* **TASK TO COMPLETE**
What you return should match the data word for word, minus the images.

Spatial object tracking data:
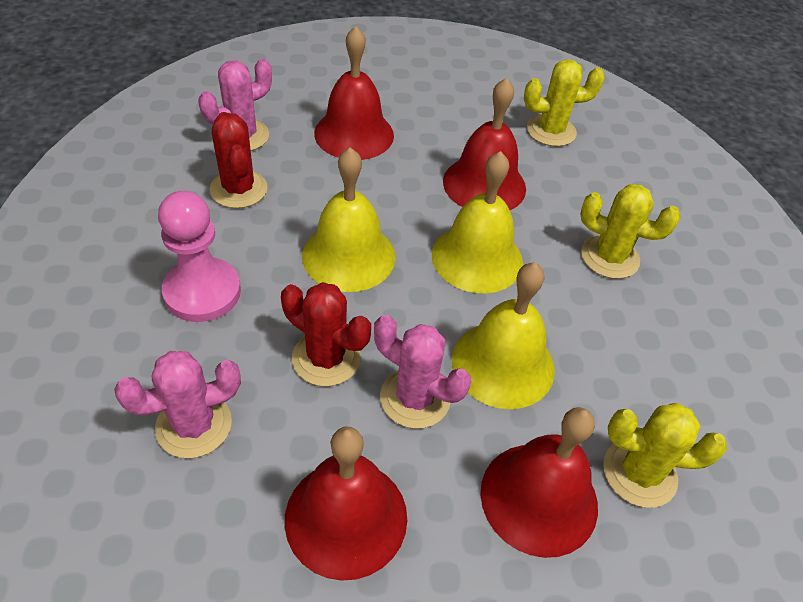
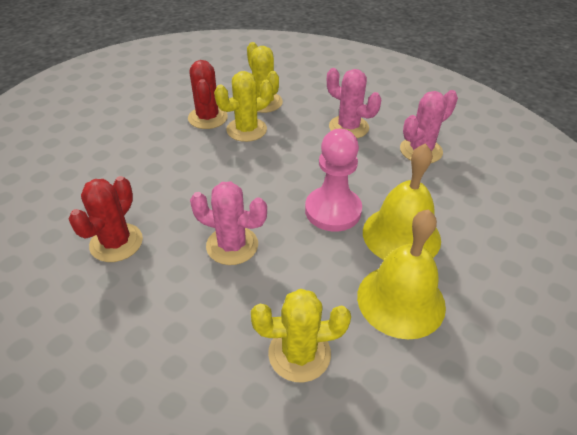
red bell: 4 -> 0
yellow bell: 3 -> 2

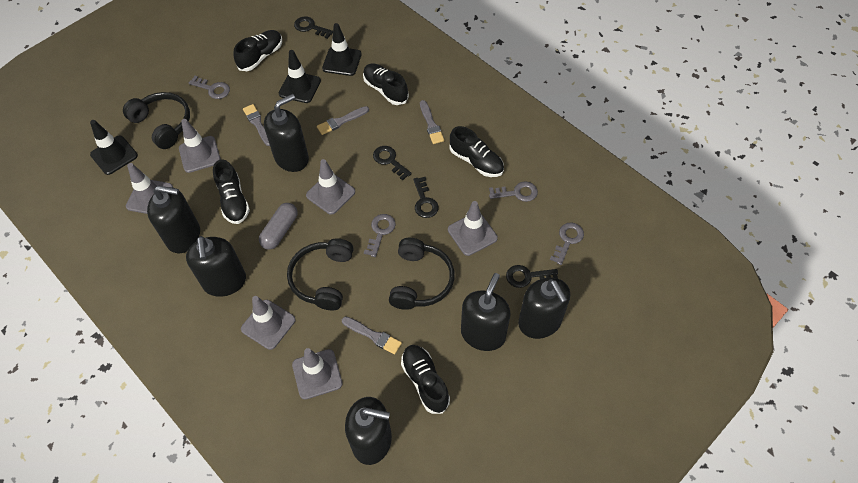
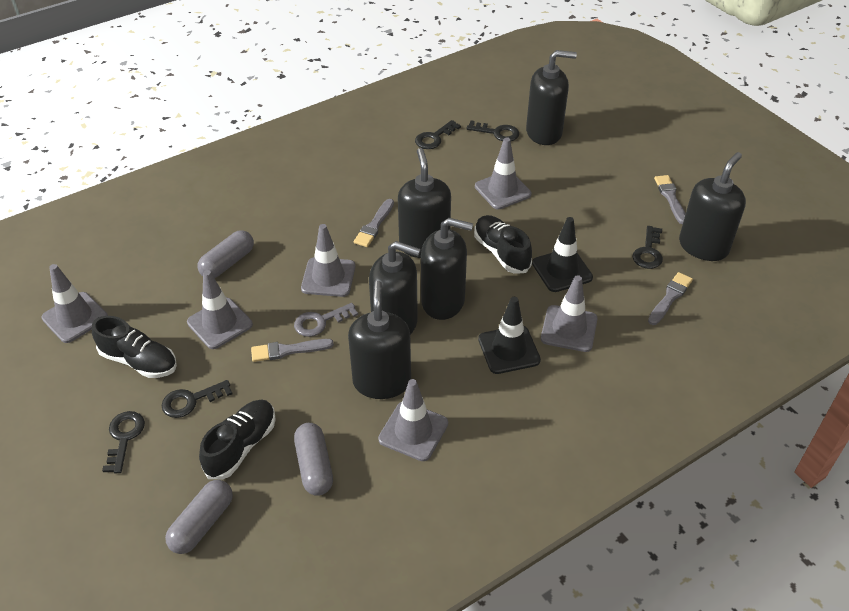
black headphones: 3 -> 0
black key: 4 -> 5
black shoe: 5 -> 3
black traffic cone: 3 -> 2
grey capsule: 1 -> 3
grey key: 4 -> 1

* **RESULT OF THIS TASK**
red bell: 4 -> 0
yellow bell: 3 -> 2

black headphones: 3 -> 0
black key: 4 -> 5
black shoe: 5 -> 3
black traffic cone: 3 -> 2
grey capsule: 1 -> 3
grey key: 4 -> 1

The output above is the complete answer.